A word-for-word restatement of every entry is what is needed here.

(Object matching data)
------------------------------------

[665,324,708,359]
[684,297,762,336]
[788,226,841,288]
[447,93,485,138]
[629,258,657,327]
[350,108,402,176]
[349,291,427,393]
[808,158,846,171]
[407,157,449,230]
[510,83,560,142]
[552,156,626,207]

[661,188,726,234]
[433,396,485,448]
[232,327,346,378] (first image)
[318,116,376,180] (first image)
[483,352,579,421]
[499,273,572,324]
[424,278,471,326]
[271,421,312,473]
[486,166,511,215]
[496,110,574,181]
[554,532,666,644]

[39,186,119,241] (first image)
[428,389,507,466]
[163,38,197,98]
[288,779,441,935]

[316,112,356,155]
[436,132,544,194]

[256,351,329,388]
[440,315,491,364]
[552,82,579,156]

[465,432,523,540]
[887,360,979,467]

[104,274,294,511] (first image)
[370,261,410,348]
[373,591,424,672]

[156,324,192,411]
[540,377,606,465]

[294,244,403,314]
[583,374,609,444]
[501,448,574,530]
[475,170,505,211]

------------------------------------

▶ Response:
[665,324,708,359]
[684,297,762,336]
[788,226,841,288]
[447,93,485,138]
[629,258,657,327]
[350,108,402,176]
[349,291,427,393]
[808,158,846,171]
[407,157,449,230]
[510,83,560,142]
[552,156,626,207]

[661,188,726,234]
[433,396,485,448]
[232,327,346,378] (first image)
[318,116,376,180] (first image)
[483,352,579,421]
[499,273,572,324]
[424,278,471,326]
[271,421,312,473]
[486,166,511,215]
[496,110,574,181]
[554,532,666,644]

[39,186,119,241] (first image)
[428,389,507,466]
[163,38,197,98]
[288,779,441,935]

[316,112,356,155]
[436,132,544,194]

[256,351,329,388]
[440,315,491,364]
[552,82,579,156]

[465,432,523,540]
[887,360,979,467]

[104,274,294,511] (first image)
[370,261,410,348]
[373,591,424,672]

[156,324,192,411]
[540,377,606,465]

[294,244,403,314]
[583,374,609,444]
[501,448,574,530]
[475,170,505,211]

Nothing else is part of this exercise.